_WHAT THE EXERCISE ASKS:_ Give the data again exactly as written, without any of its pictures.

Scene edit records:
══════════════════════════════
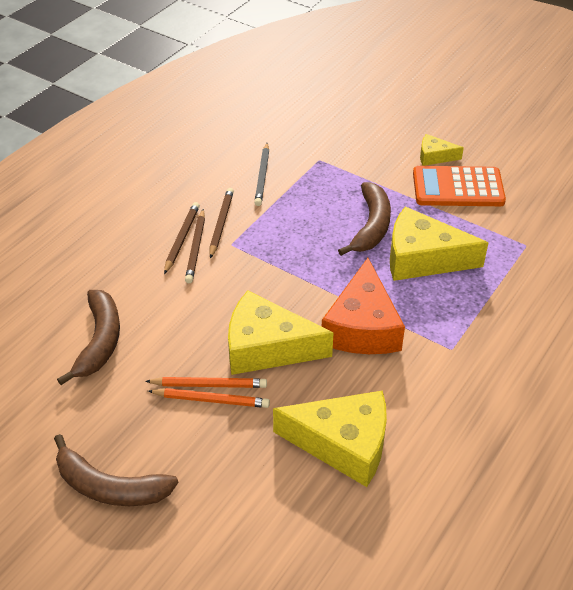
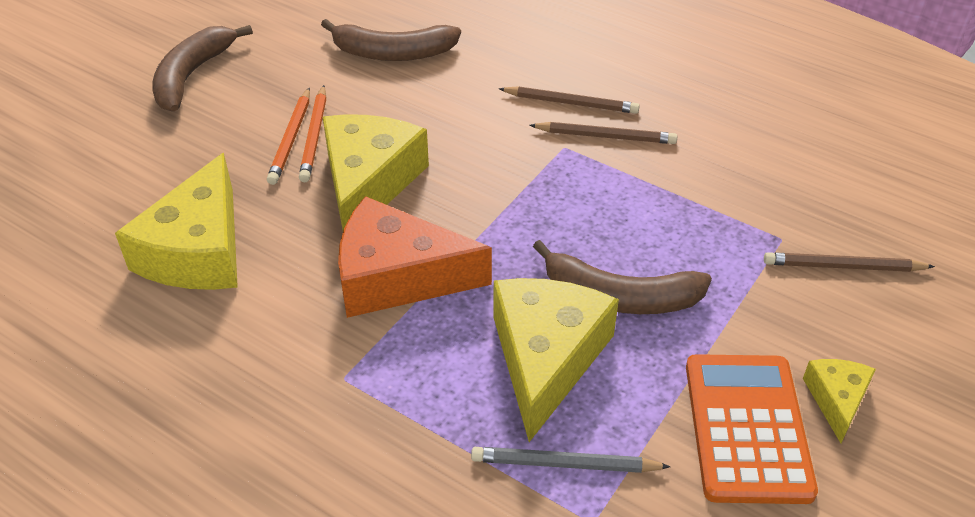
camera: 90 degrees right, 0 degrees up
(196, 248) = (553, 116): brown pencil -> brown pencil (843, 266)
(262, 176) = (721, 174): grey pencil -> grey pencil (564, 464)

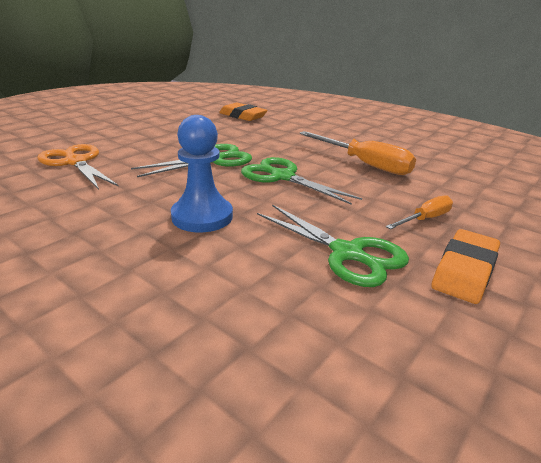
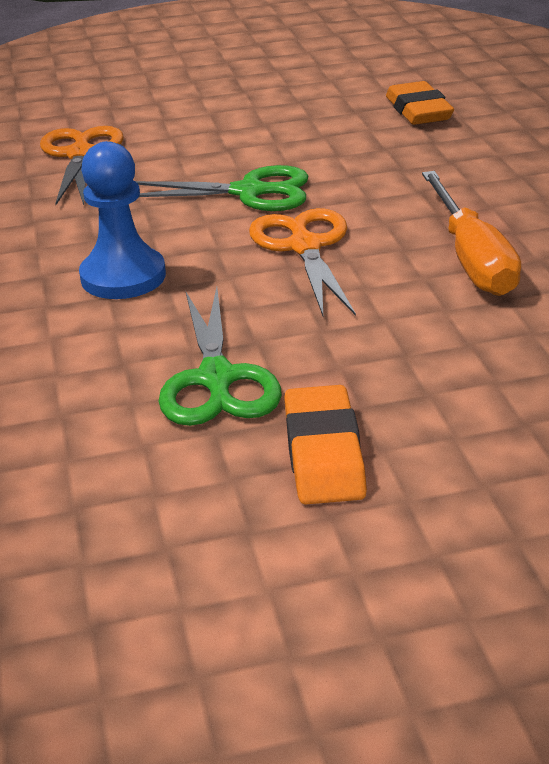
camera: 40 degrees right, 5 degrees up
(282, 177) = (304, 246): green scissors -> orange scissors
(425, 219) = (401, 373): orange screwdriver -> none
(464, 270) = (323, 453): orange eraser -> orange eraser turned 75 degrees counterclockwise

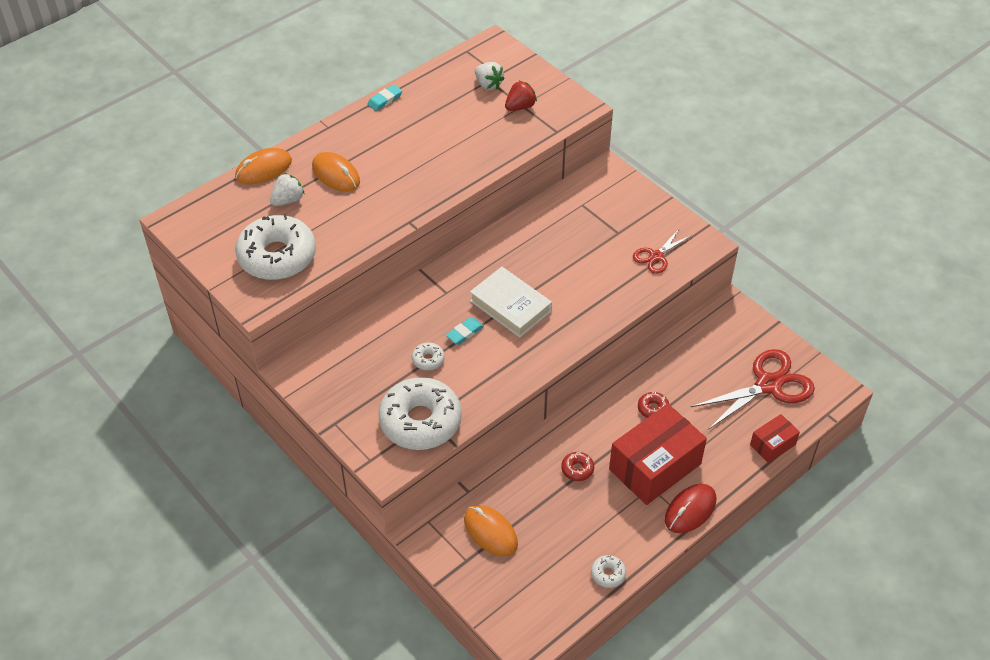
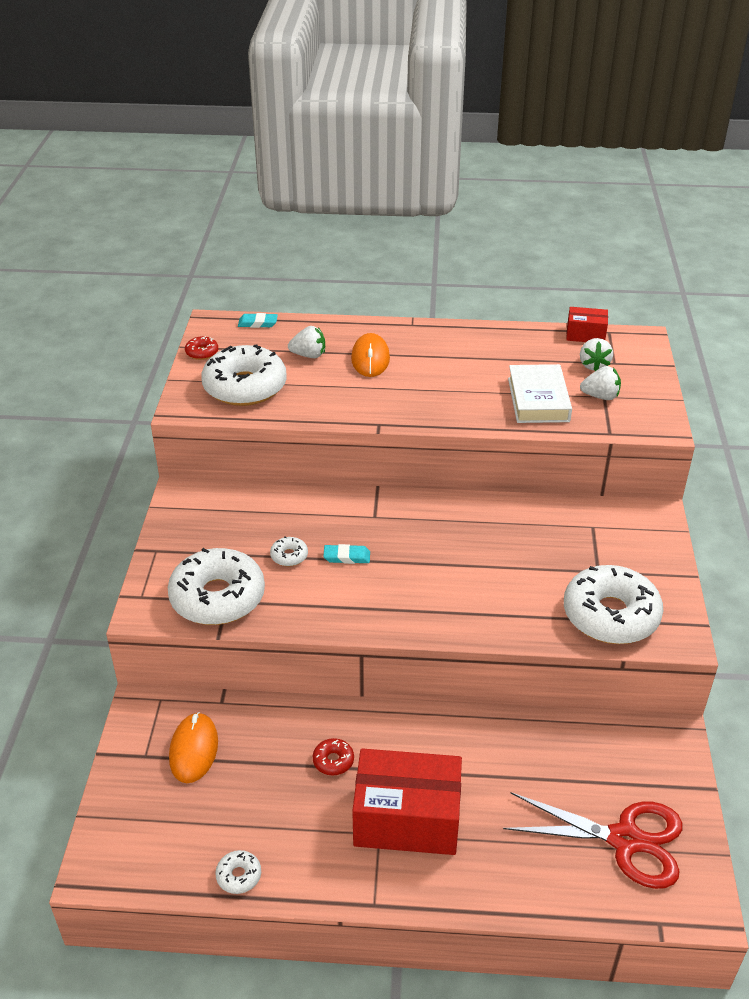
camera: 45 degrees right, 10 degrees down
(263, 169) = (322, 325): orange mouse -> none
(385, 100) = (485, 330): turquoise eraser -> turquoise eraser (258, 323)
(510, 306) = (414, 563): white book -> white book (538, 399)
(520, 107) = (600, 396): red strawberry -> white strawberry
(653, 409) = (472, 766): red donut -> red donut (202, 352)
(656, 256) = (610, 615): red scissors -> white donut
(690, 510) = (389, 888): red mouse -> none
(772, 445) = (556, 901): red box -> red box (585, 335)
══════════════════════════════
_RESULT FOR THIS EXERCISE:_
camera: 90 degrees right, 0 degrees up
(196, 248) = (553, 116): brown pencil -> brown pencil (843, 266)
(262, 176) = (721, 174): grey pencil -> grey pencil (564, 464)

camera: 40 degrees right, 5 degrees up
(282, 177) = (304, 246): green scissors -> orange scissors
(425, 219) = (401, 373): orange screwdriver -> none
(464, 270) = (323, 453): orange eraser -> orange eraser turned 75 degrees counterclockwise

camera: 45 degrees right, 10 degrees down
(263, 169) = (322, 325): orange mouse -> none
(385, 100) = (485, 330): turquoise eraser -> turquoise eraser (258, 323)
(510, 306) = (414, 563): white book -> white book (538, 399)
(520, 107) = (600, 396): red strawberry -> white strawberry
(653, 409) = (472, 766): red donut -> red donut (202, 352)
(656, 256) = (610, 615): red scissors -> white donut
(690, 510) = (389, 888): red mouse -> none
(772, 445) = (556, 901): red box -> red box (585, 335)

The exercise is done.